Prompt
Exclude the pictures, then repeat exactly each line from the one containing "white brick E4:F6" to the final line of the records that follow.

Dataset entries

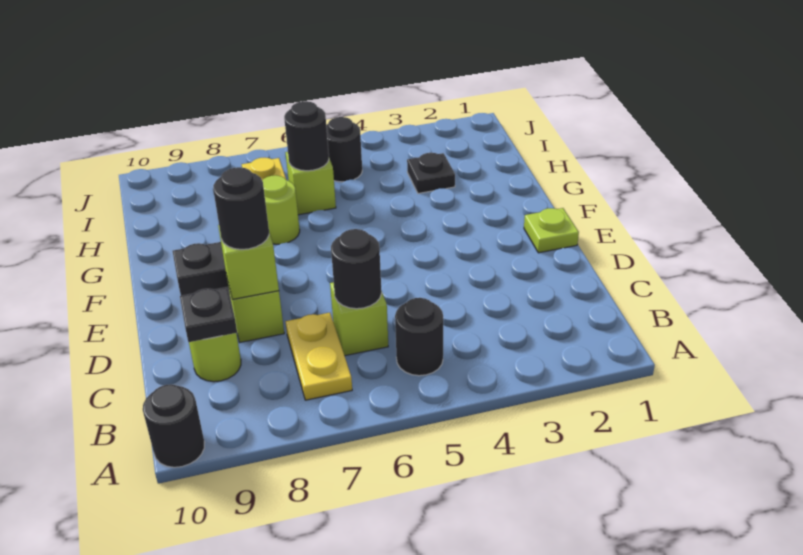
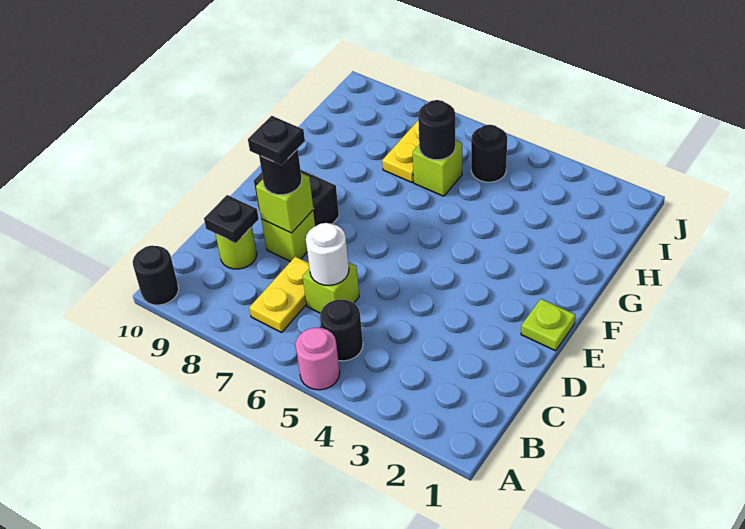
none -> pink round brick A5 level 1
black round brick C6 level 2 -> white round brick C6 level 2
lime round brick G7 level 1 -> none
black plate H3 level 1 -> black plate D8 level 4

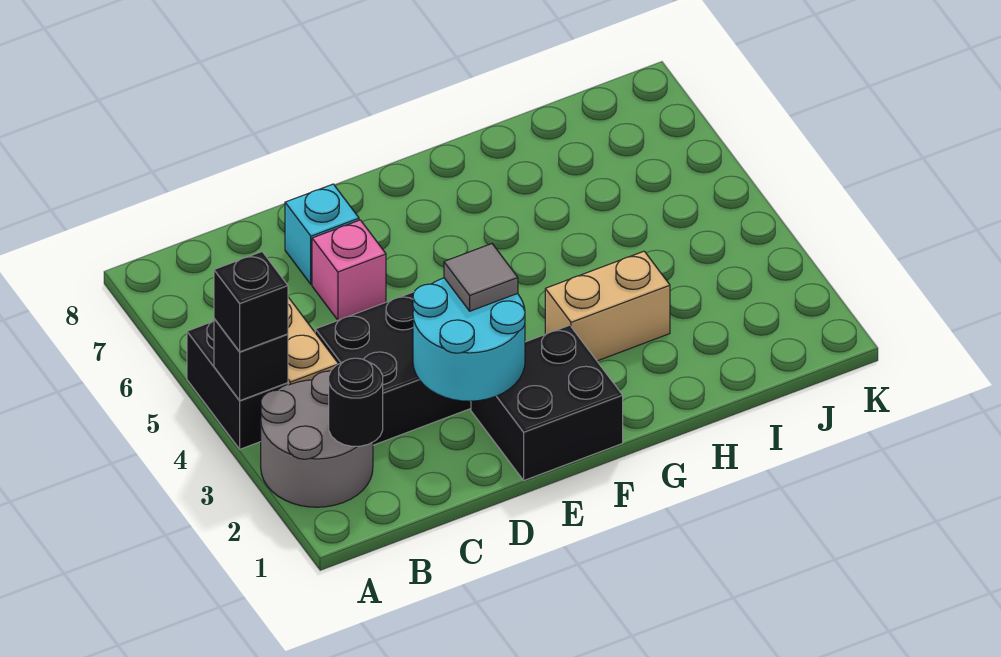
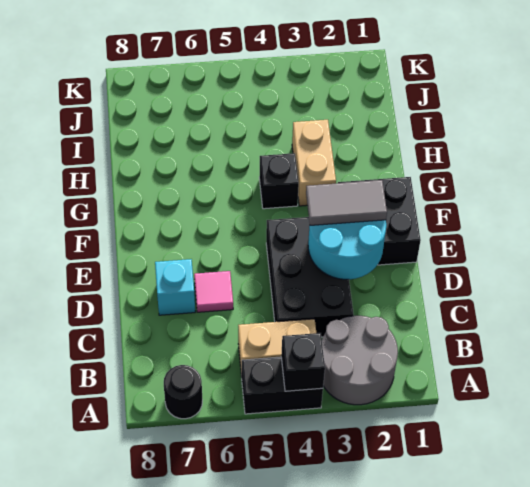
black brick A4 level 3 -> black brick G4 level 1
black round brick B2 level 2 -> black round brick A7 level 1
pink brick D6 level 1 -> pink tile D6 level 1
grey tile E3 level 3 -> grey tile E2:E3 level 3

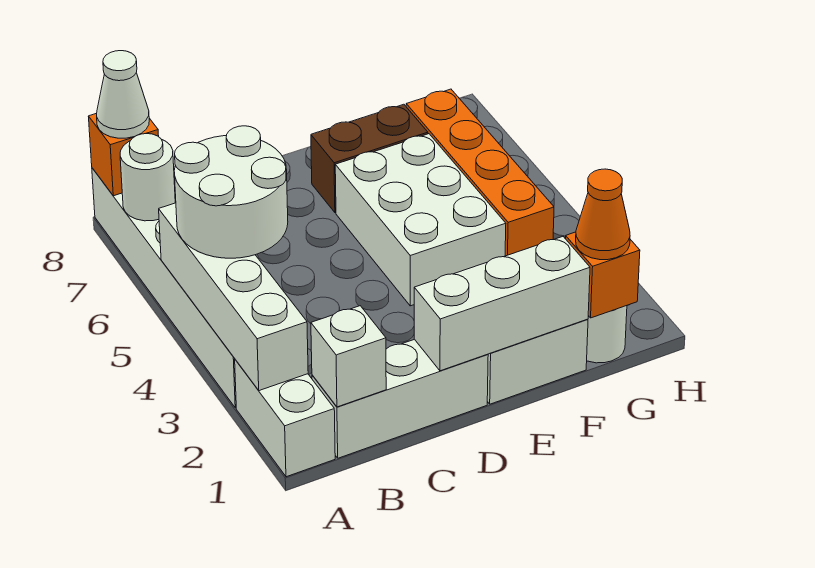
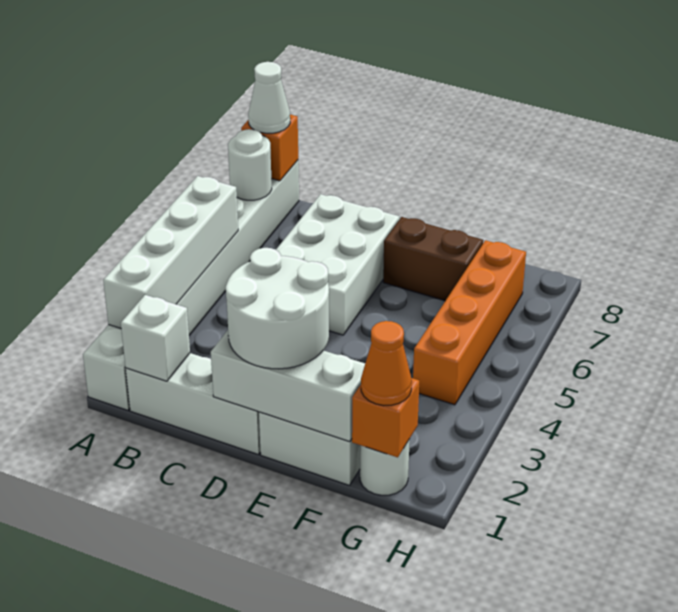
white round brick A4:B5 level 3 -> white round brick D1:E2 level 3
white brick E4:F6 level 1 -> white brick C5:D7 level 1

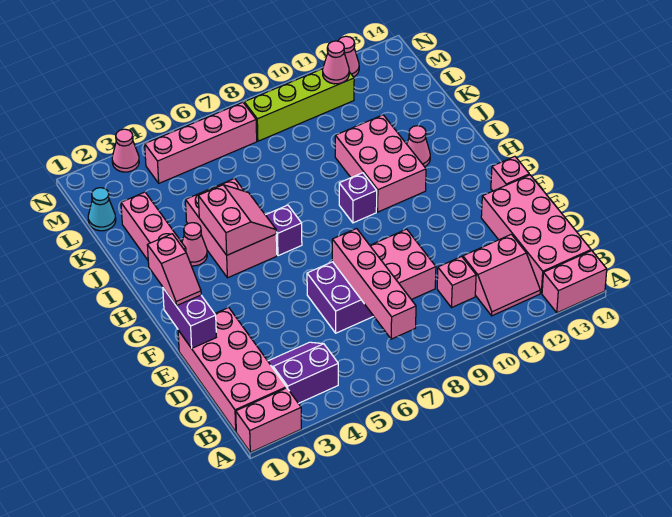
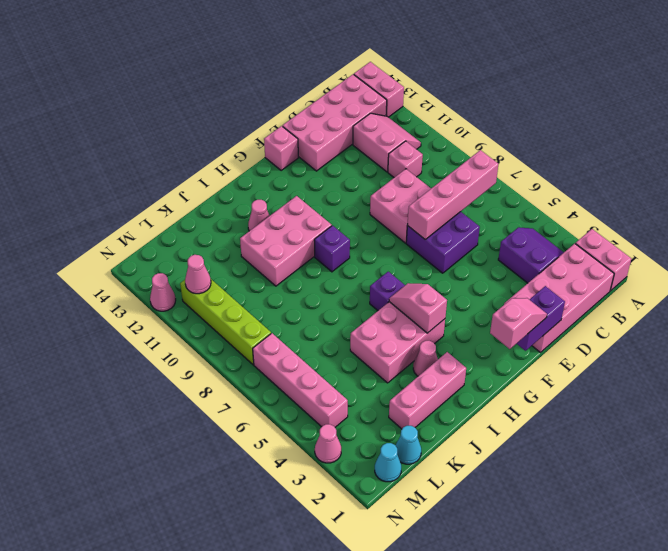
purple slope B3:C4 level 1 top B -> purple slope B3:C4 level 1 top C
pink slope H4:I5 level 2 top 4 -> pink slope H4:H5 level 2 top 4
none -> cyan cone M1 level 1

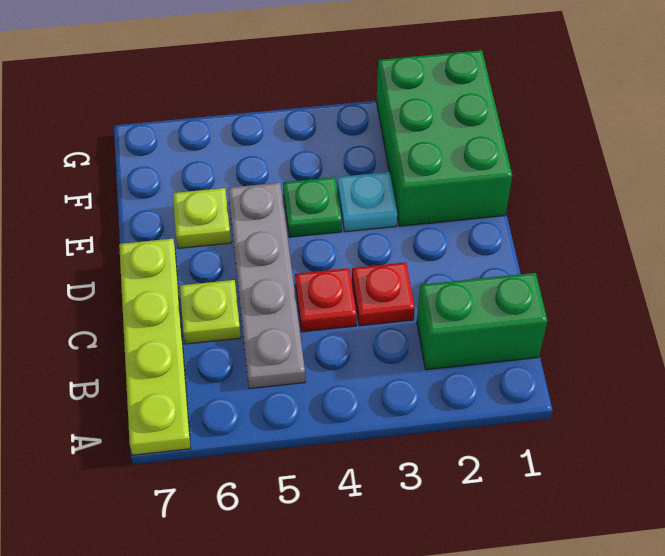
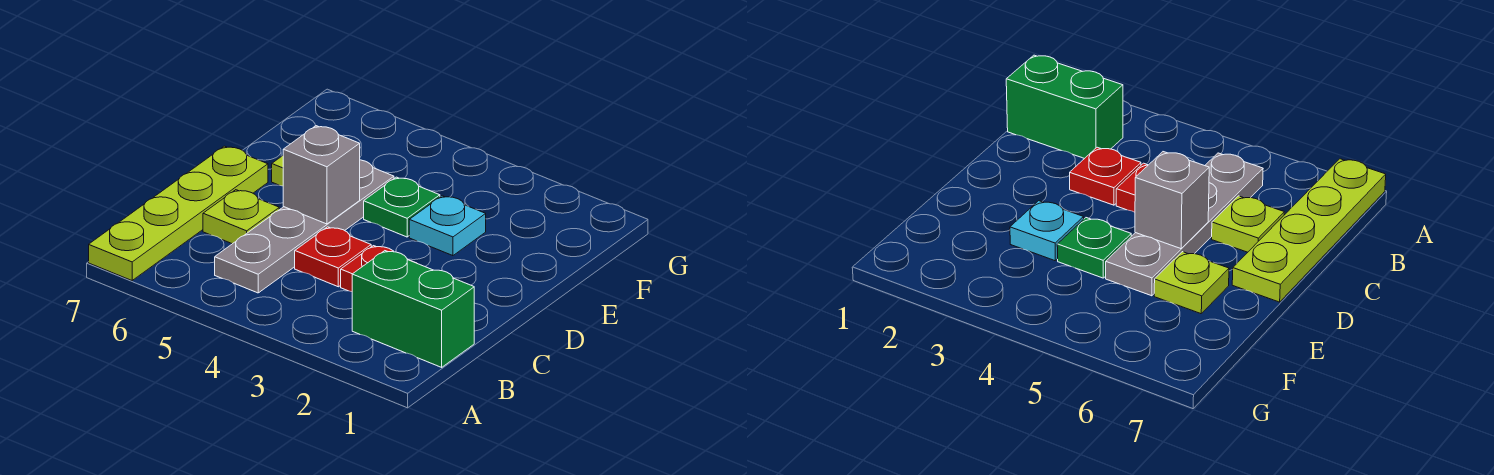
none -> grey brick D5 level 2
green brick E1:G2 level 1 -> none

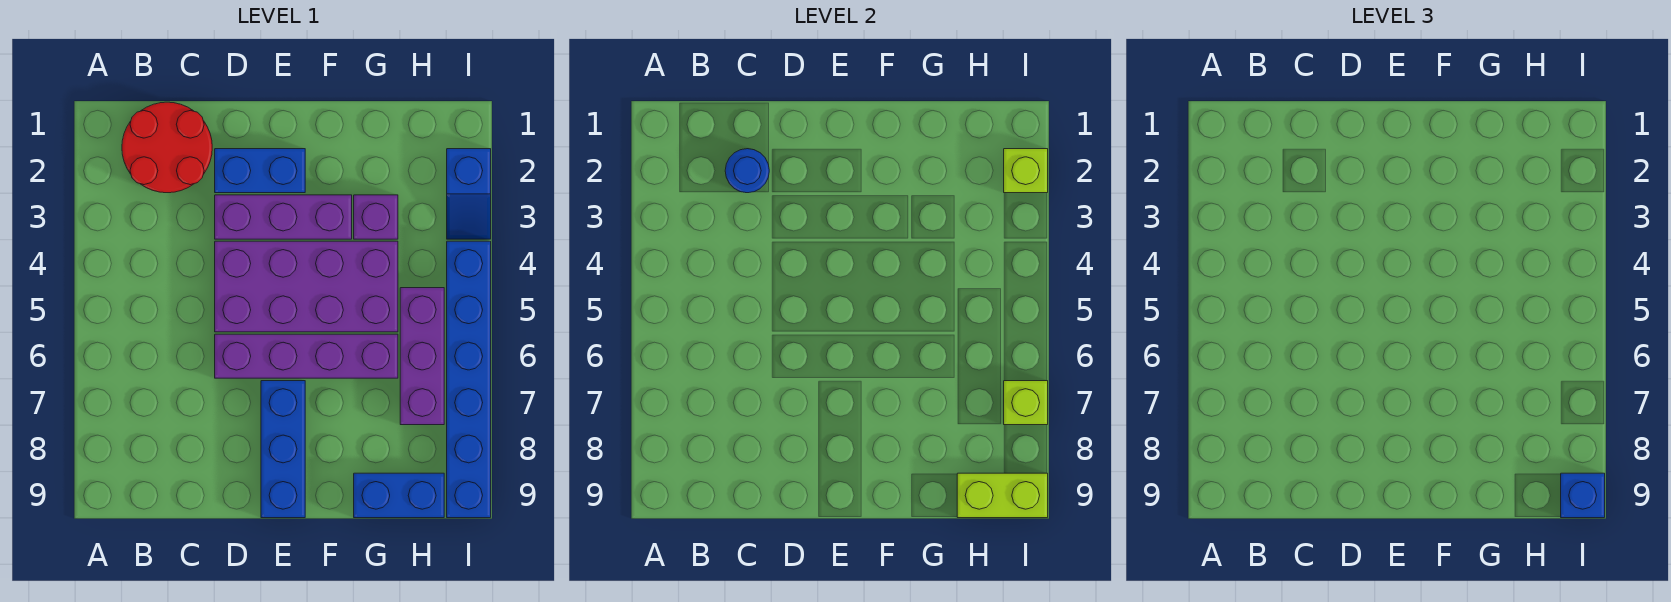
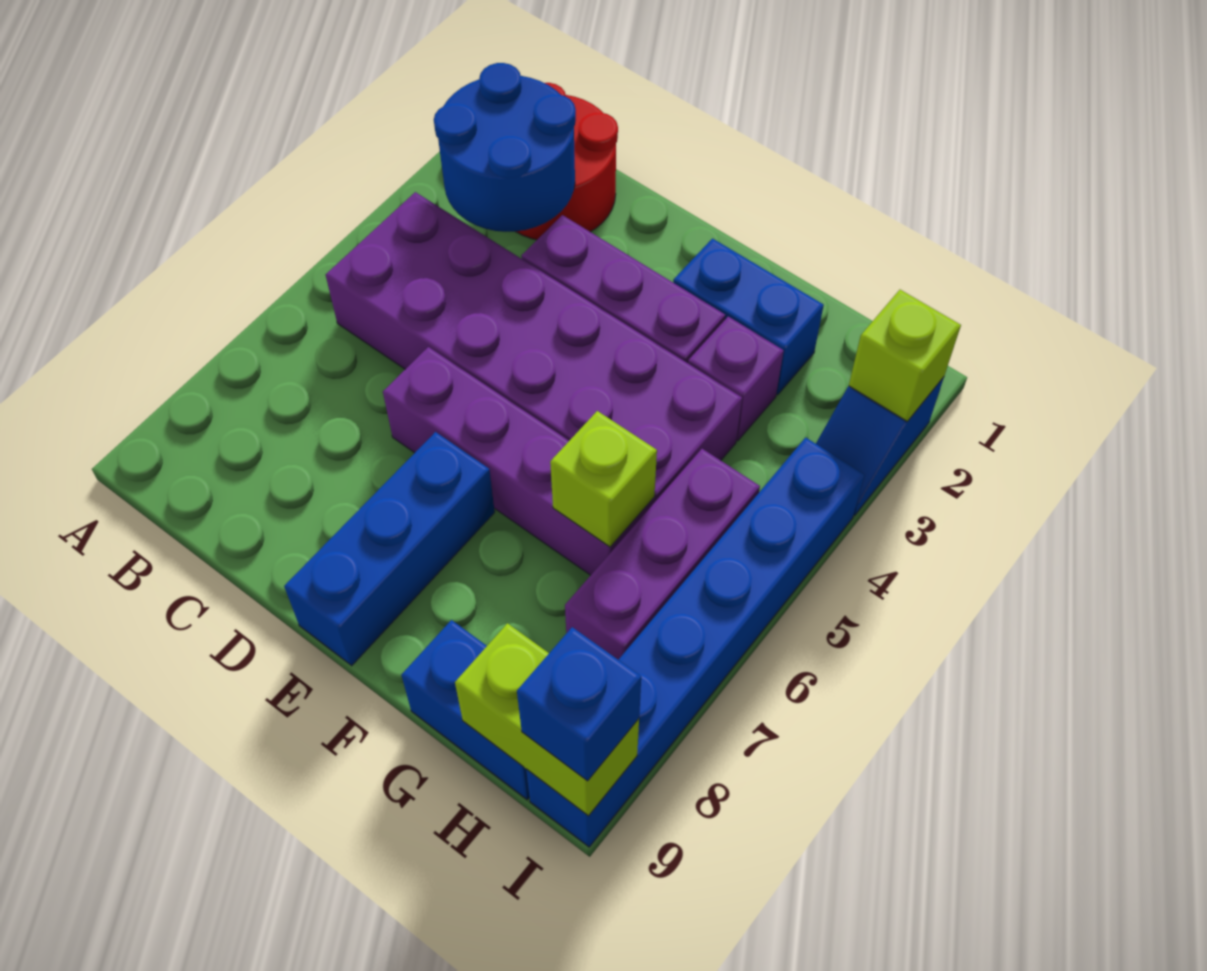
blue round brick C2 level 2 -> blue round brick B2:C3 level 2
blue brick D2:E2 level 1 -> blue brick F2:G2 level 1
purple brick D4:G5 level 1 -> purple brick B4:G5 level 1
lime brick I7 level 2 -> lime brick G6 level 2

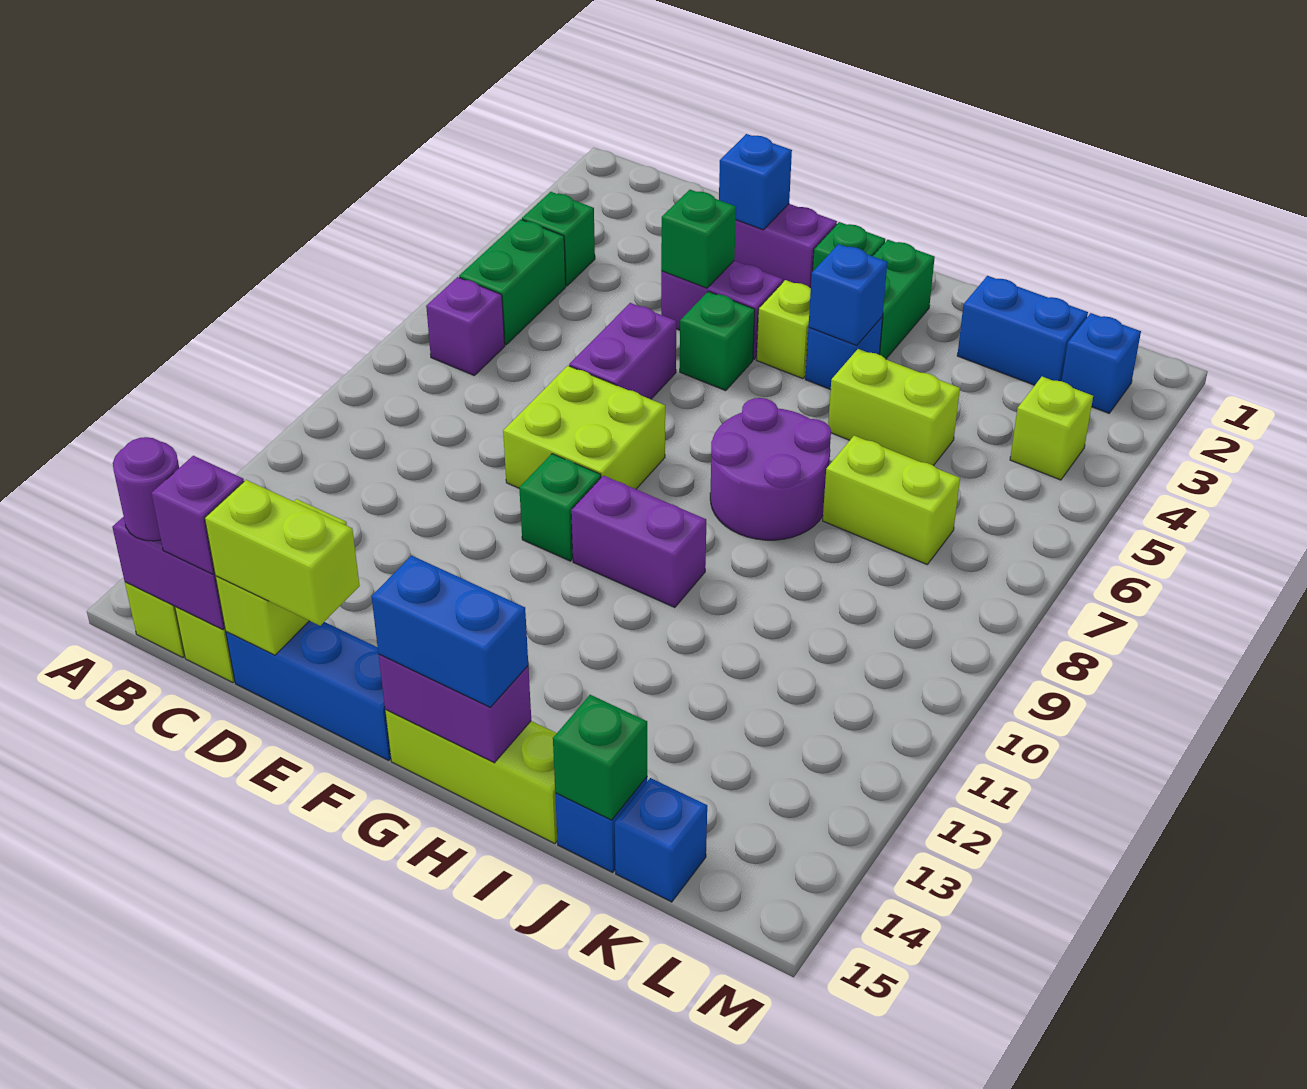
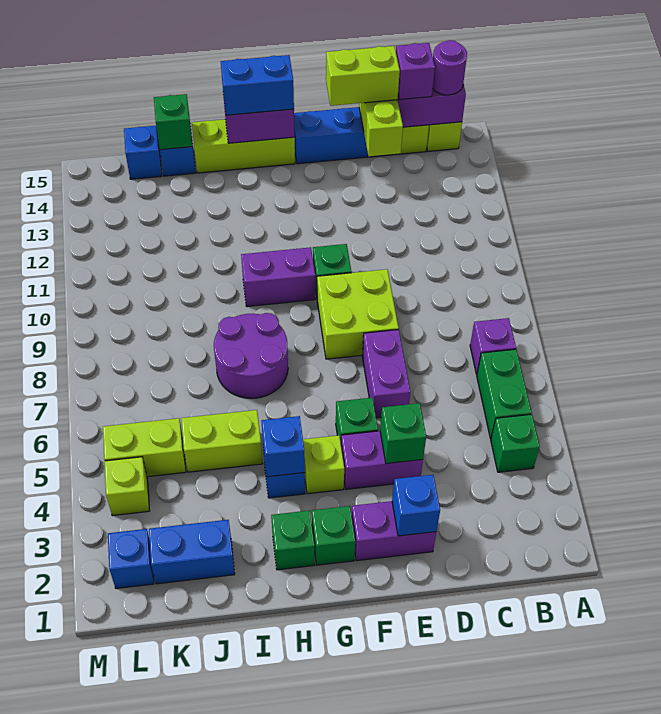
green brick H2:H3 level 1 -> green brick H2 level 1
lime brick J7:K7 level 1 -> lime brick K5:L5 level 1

Response box
white brick E4:F6 level 1 -> white brick C5:D7 level 1

purple slope B3:C4 level 1 top B -> purple slope B3:C4 level 1 top C
pink slope H4:I5 level 2 top 4 -> pink slope H4:H5 level 2 top 4
none -> cyan cone M1 level 1

none -> grey brick D5 level 2
green brick E1:G2 level 1 -> none

blue round brick C2 level 2 -> blue round brick B2:C3 level 2
blue brick D2:E2 level 1 -> blue brick F2:G2 level 1
purple brick D4:G5 level 1 -> purple brick B4:G5 level 1
lime brick I7 level 2 -> lime brick G6 level 2

green brick H2:H3 level 1 -> green brick H2 level 1
lime brick J7:K7 level 1 -> lime brick K5:L5 level 1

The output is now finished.